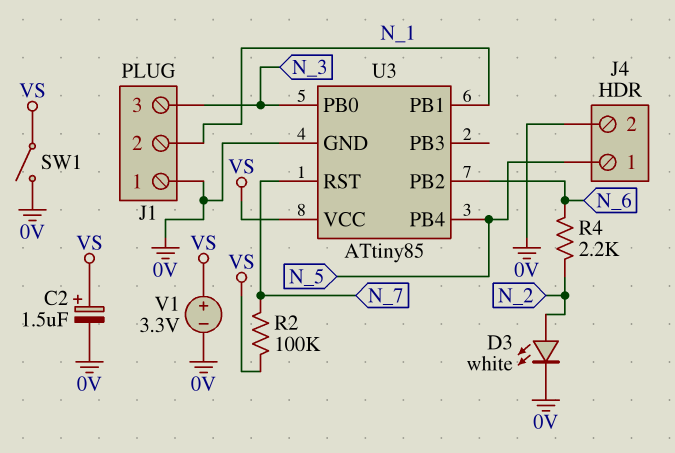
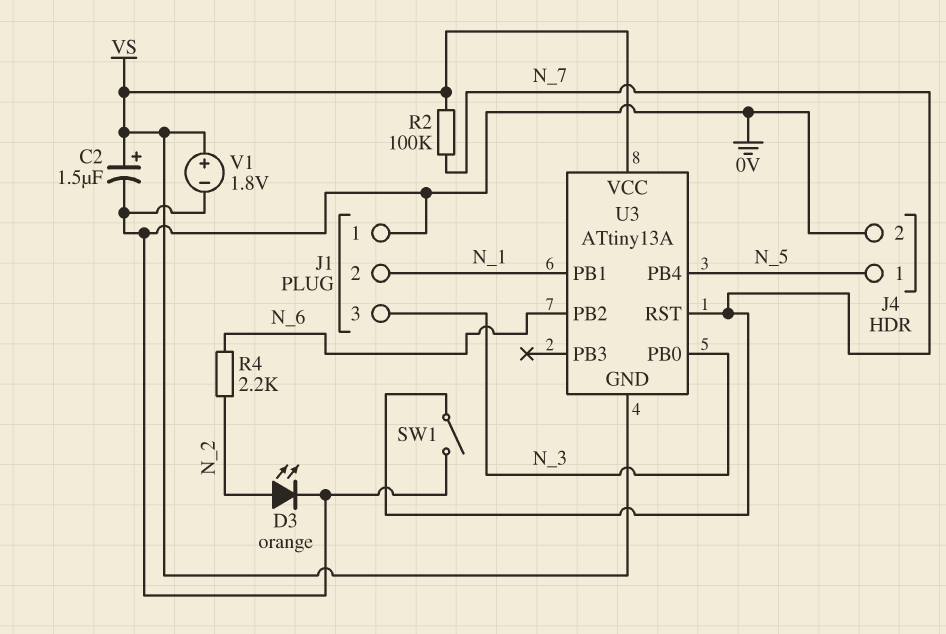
D3: LED white (A N_2, K 0V) -> LED orange (A N_2, K 0V)
SW1: switch (0V, VS) -> switch (0V, N_7)
U3: ATtiny85 -> ATtiny13A
U3 pin GND: 0V -> VS
V1: 3.3V (plus VS, minus 0V) -> 1.8V (plus VS, minus 0V)

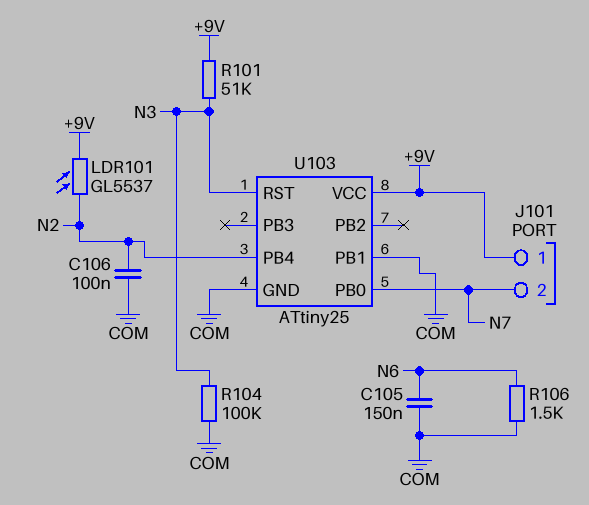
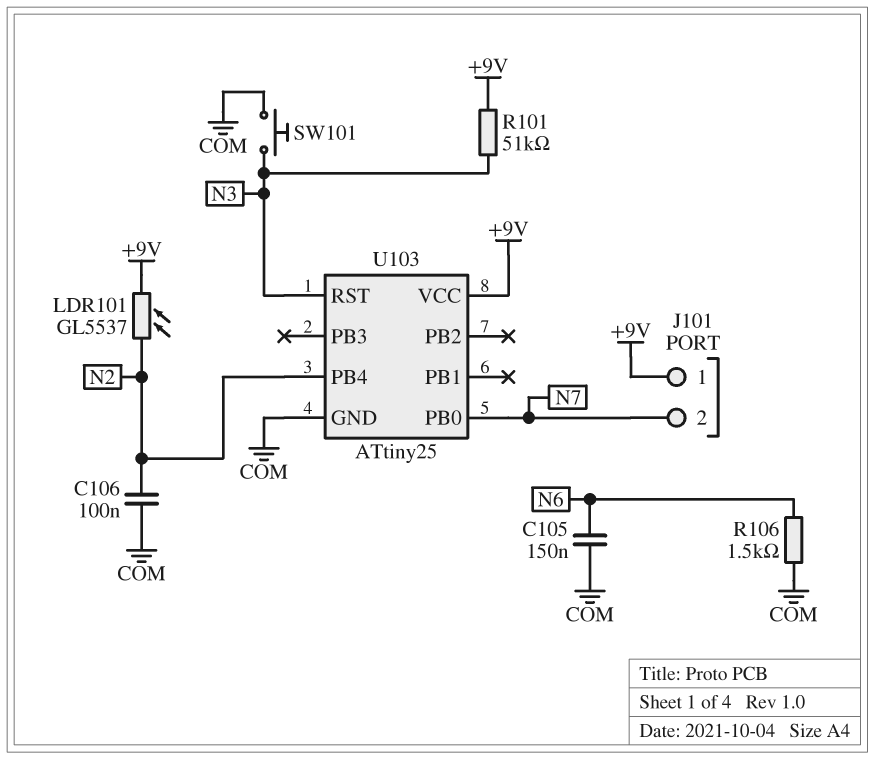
R104: 100k (COM, N3) -> none
SW101: none -> button (COM, N3)
U103 pin PB1: COM -> none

TASK REQUIREMENTS: Only lines that contain "none" are needed, so copy each of them from the data.

WRITTEN SOLUTION:
R104: 100k (COM, N3) -> none
SW101: none -> button (COM, N3)
U103 pin PB1: COM -> none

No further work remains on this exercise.